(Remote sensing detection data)
----------------
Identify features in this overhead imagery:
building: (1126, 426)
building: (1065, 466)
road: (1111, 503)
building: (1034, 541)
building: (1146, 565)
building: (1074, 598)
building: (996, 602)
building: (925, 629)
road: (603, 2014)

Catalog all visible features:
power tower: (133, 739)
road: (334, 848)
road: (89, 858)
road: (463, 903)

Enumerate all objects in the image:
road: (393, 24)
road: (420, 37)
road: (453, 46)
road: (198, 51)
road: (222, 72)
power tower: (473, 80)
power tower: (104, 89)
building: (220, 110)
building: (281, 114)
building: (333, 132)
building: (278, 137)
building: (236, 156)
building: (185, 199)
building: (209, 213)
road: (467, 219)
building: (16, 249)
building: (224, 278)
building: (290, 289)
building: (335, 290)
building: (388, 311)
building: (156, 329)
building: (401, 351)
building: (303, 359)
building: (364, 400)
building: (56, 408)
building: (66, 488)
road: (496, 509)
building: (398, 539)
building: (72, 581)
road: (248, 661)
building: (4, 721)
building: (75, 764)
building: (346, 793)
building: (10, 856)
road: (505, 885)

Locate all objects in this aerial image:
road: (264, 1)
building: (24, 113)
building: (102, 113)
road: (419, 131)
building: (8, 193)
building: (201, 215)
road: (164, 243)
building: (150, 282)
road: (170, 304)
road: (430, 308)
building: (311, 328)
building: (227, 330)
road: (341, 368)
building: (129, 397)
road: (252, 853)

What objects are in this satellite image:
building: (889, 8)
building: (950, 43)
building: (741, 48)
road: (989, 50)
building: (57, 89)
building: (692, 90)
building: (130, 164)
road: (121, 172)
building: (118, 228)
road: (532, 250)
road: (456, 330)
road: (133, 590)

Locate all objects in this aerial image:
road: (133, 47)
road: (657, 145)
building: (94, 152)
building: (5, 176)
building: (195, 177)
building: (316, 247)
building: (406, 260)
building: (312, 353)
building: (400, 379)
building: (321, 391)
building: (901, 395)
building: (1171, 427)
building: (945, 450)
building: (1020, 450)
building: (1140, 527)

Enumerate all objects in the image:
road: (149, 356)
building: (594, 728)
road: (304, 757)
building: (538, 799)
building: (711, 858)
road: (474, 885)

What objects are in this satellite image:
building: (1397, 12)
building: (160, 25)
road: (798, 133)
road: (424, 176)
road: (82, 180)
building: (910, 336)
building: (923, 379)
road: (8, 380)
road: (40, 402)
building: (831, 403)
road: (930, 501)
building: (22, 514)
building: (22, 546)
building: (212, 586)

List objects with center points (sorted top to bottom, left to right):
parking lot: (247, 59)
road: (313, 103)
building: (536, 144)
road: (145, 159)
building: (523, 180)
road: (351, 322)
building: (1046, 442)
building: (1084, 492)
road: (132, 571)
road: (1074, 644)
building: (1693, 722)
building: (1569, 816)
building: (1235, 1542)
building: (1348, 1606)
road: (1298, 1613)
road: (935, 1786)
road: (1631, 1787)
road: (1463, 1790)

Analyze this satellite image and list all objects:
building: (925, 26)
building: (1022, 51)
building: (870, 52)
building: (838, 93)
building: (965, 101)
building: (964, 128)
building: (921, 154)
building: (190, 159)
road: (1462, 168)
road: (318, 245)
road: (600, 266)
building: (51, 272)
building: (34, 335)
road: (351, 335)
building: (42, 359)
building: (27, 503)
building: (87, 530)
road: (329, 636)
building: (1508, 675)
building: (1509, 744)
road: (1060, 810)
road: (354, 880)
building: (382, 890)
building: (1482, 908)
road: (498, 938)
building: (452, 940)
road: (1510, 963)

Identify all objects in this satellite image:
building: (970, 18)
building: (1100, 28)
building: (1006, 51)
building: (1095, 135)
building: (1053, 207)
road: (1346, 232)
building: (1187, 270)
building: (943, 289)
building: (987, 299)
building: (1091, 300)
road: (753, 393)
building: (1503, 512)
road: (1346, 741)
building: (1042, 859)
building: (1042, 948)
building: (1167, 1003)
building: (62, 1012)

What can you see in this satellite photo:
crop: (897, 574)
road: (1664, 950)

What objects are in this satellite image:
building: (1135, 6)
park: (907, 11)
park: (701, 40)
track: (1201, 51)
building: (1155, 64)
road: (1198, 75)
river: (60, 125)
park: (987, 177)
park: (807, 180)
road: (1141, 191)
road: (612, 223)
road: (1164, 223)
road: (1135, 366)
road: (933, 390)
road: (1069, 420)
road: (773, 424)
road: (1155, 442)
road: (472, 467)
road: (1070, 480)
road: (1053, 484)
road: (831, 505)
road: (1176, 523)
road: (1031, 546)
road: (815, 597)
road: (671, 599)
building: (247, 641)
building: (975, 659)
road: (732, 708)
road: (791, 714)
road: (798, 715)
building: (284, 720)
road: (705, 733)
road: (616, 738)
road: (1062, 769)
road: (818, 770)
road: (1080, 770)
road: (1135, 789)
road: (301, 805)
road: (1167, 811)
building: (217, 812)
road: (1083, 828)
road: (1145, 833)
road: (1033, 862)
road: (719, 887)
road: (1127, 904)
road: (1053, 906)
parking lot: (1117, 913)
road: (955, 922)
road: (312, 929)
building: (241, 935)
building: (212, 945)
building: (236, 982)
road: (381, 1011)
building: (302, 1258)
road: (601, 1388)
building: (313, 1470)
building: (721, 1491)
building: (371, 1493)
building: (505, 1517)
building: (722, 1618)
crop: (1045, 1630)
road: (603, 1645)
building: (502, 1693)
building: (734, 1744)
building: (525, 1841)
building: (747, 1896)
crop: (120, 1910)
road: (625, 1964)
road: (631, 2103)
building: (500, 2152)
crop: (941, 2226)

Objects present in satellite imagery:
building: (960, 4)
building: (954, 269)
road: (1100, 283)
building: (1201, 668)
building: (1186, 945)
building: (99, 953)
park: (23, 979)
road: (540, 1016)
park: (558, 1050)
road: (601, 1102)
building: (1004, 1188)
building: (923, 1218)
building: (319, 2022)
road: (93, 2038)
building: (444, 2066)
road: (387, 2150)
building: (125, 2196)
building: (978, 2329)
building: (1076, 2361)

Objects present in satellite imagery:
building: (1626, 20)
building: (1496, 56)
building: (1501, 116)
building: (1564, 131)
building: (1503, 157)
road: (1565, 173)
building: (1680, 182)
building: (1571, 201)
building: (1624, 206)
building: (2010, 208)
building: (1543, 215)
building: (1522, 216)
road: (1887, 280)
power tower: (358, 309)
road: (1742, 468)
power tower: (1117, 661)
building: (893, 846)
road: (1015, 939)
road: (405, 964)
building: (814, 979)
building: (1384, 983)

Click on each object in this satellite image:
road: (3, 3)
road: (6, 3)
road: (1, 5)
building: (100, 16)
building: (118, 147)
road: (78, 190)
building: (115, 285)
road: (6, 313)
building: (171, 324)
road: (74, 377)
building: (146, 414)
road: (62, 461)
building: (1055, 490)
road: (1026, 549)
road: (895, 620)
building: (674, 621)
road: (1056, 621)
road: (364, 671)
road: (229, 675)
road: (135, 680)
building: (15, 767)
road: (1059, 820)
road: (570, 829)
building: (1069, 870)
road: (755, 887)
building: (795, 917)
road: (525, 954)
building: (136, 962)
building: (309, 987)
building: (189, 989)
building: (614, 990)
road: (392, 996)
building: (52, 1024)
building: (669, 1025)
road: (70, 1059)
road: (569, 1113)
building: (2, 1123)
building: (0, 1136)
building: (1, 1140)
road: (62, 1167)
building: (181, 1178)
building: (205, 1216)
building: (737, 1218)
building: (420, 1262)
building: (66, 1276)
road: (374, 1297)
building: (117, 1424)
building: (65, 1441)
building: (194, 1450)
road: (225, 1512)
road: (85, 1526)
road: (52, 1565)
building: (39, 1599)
----------------
→ What is required: Please make an exact copy of each record.

→ Response box:
Identify features in this overhead imagery:
building: (1126, 426)
building: (1065, 466)
road: (1111, 503)
building: (1034, 541)
building: (1146, 565)
building: (1074, 598)
building: (996, 602)
building: (925, 629)
road: (603, 2014)

Catalog all visible features:
power tower: (133, 739)
road: (334, 848)
road: (89, 858)
road: (463, 903)

Enumerate all objects in the image:
road: (393, 24)
road: (420, 37)
road: (453, 46)
road: (198, 51)
road: (222, 72)
power tower: (473, 80)
power tower: (104, 89)
building: (220, 110)
building: (281, 114)
building: (333, 132)
building: (278, 137)
building: (236, 156)
building: (185, 199)
building: (209, 213)
road: (467, 219)
building: (16, 249)
building: (224, 278)
building: (290, 289)
building: (335, 290)
building: (388, 311)
building: (156, 329)
building: (401, 351)
building: (303, 359)
building: (364, 400)
building: (56, 408)
building: (66, 488)
road: (496, 509)
building: (398, 539)
building: (72, 581)
road: (248, 661)
building: (4, 721)
building: (75, 764)
building: (346, 793)
building: (10, 856)
road: (505, 885)

Locate all objects in this aerial image:
road: (264, 1)
building: (24, 113)
building: (102, 113)
road: (419, 131)
building: (8, 193)
building: (201, 215)
road: (164, 243)
building: (150, 282)
road: (170, 304)
road: (430, 308)
building: (311, 328)
building: (227, 330)
road: (341, 368)
building: (129, 397)
road: (252, 853)

What objects are in this satellite image:
building: (889, 8)
building: (950, 43)
building: (741, 48)
road: (989, 50)
building: (57, 89)
building: (692, 90)
building: (130, 164)
road: (121, 172)
building: (118, 228)
road: (532, 250)
road: (456, 330)
road: (133, 590)

Locate all objects in this aerial image:
road: (133, 47)
road: (657, 145)
building: (94, 152)
building: (5, 176)
building: (195, 177)
building: (316, 247)
building: (406, 260)
building: (312, 353)
building: (400, 379)
building: (321, 391)
building: (901, 395)
building: (1171, 427)
building: (945, 450)
building: (1020, 450)
building: (1140, 527)

Enumerate all objects in the image:
road: (149, 356)
building: (594, 728)
road: (304, 757)
building: (538, 799)
building: (711, 858)
road: (474, 885)

What objects are in this satellite image:
building: (1397, 12)
building: (160, 25)
road: (798, 133)
road: (424, 176)
road: (82, 180)
building: (910, 336)
building: (923, 379)
road: (8, 380)
road: (40, 402)
building: (831, 403)
road: (930, 501)
building: (22, 514)
building: (22, 546)
building: (212, 586)

List objects with center points (sorted top to bottom, left to right):
parking lot: (247, 59)
road: (313, 103)
building: (536, 144)
road: (145, 159)
building: (523, 180)
road: (351, 322)
building: (1046, 442)
building: (1084, 492)
road: (132, 571)
road: (1074, 644)
building: (1693, 722)
building: (1569, 816)
building: (1235, 1542)
building: (1348, 1606)
road: (1298, 1613)
road: (935, 1786)
road: (1631, 1787)
road: (1463, 1790)

Analyze this satellite image and list all objects:
building: (925, 26)
building: (1022, 51)
building: (870, 52)
building: (838, 93)
building: (965, 101)
building: (964, 128)
building: (921, 154)
building: (190, 159)
road: (1462, 168)
road: (318, 245)
road: (600, 266)
building: (51, 272)
building: (34, 335)
road: (351, 335)
building: (42, 359)
building: (27, 503)
building: (87, 530)
road: (329, 636)
building: (1508, 675)
building: (1509, 744)
road: (1060, 810)
road: (354, 880)
building: (382, 890)
building: (1482, 908)
road: (498, 938)
building: (452, 940)
road: (1510, 963)

Identify all objects in this satellite image:
building: (970, 18)
building: (1100, 28)
building: (1006, 51)
building: (1095, 135)
building: (1053, 207)
road: (1346, 232)
building: (1187, 270)
building: (943, 289)
building: (987, 299)
building: (1091, 300)
road: (753, 393)
building: (1503, 512)
road: (1346, 741)
building: (1042, 859)
building: (1042, 948)
building: (1167, 1003)
building: (62, 1012)

What can you see in this satellite photo:
crop: (897, 574)
road: (1664, 950)

What objects are in this satellite image:
building: (1135, 6)
park: (907, 11)
park: (701, 40)
track: (1201, 51)
building: (1155, 64)
road: (1198, 75)
river: (60, 125)
park: (987, 177)
park: (807, 180)
road: (1141, 191)
road: (612, 223)
road: (1164, 223)
road: (1135, 366)
road: (933, 390)
road: (1069, 420)
road: (773, 424)
road: (1155, 442)
road: (472, 467)
road: (1070, 480)
road: (1053, 484)
road: (831, 505)
road: (1176, 523)
road: (1031, 546)
road: (815, 597)
road: (671, 599)
building: (247, 641)
building: (975, 659)
road: (732, 708)
road: (791, 714)
road: (798, 715)
building: (284, 720)
road: (705, 733)
road: (616, 738)
road: (1062, 769)
road: (818, 770)
road: (1080, 770)
road: (1135, 789)
road: (301, 805)
road: (1167, 811)
building: (217, 812)
road: (1083, 828)
road: (1145, 833)
road: (1033, 862)
road: (719, 887)
road: (1127, 904)
road: (1053, 906)
parking lot: (1117, 913)
road: (955, 922)
road: (312, 929)
building: (241, 935)
building: (212, 945)
building: (236, 982)
road: (381, 1011)
building: (302, 1258)
road: (601, 1388)
building: (313, 1470)
building: (721, 1491)
building: (371, 1493)
building: (505, 1517)
building: (722, 1618)
crop: (1045, 1630)
road: (603, 1645)
building: (502, 1693)
building: (734, 1744)
building: (525, 1841)
building: (747, 1896)
crop: (120, 1910)
road: (625, 1964)
road: (631, 2103)
building: (500, 2152)
crop: (941, 2226)

Objects present in satellite imagery:
building: (960, 4)
building: (954, 269)
road: (1100, 283)
building: (1201, 668)
building: (1186, 945)
building: (99, 953)
park: (23, 979)
road: (540, 1016)
park: (558, 1050)
road: (601, 1102)
building: (1004, 1188)
building: (923, 1218)
building: (319, 2022)
road: (93, 2038)
building: (444, 2066)
road: (387, 2150)
building: (125, 2196)
building: (978, 2329)
building: (1076, 2361)

Objects present in satellite imagery:
building: (1626, 20)
building: (1496, 56)
building: (1501, 116)
building: (1564, 131)
building: (1503, 157)
road: (1565, 173)
building: (1680, 182)
building: (1571, 201)
building: (1624, 206)
building: (2010, 208)
building: (1543, 215)
building: (1522, 216)
road: (1887, 280)
power tower: (358, 309)
road: (1742, 468)
power tower: (1117, 661)
building: (893, 846)
road: (1015, 939)
road: (405, 964)
building: (814, 979)
building: (1384, 983)

Click on each object in this satellite image:
road: (3, 3)
road: (6, 3)
road: (1, 5)
building: (100, 16)
building: (118, 147)
road: (78, 190)
building: (115, 285)
road: (6, 313)
building: (171, 324)
road: (74, 377)
building: (146, 414)
road: (62, 461)
building: (1055, 490)
road: (1026, 549)
road: (895, 620)
building: (674, 621)
road: (1056, 621)
road: (364, 671)
road: (229, 675)
road: (135, 680)
building: (15, 767)
road: (1059, 820)
road: (570, 829)
building: (1069, 870)
road: (755, 887)
building: (795, 917)
road: (525, 954)
building: (136, 962)
building: (309, 987)
building: (189, 989)
building: (614, 990)
road: (392, 996)
building: (52, 1024)
building: (669, 1025)
road: (70, 1059)
road: (569, 1113)
building: (2, 1123)
building: (0, 1136)
building: (1, 1140)
road: (62, 1167)
building: (181, 1178)
building: (205, 1216)
building: (737, 1218)
building: (420, 1262)
building: (66, 1276)
road: (374, 1297)
building: (117, 1424)
building: (65, 1441)
building: (194, 1450)
road: (225, 1512)
road: (85, 1526)
road: (52, 1565)
building: (39, 1599)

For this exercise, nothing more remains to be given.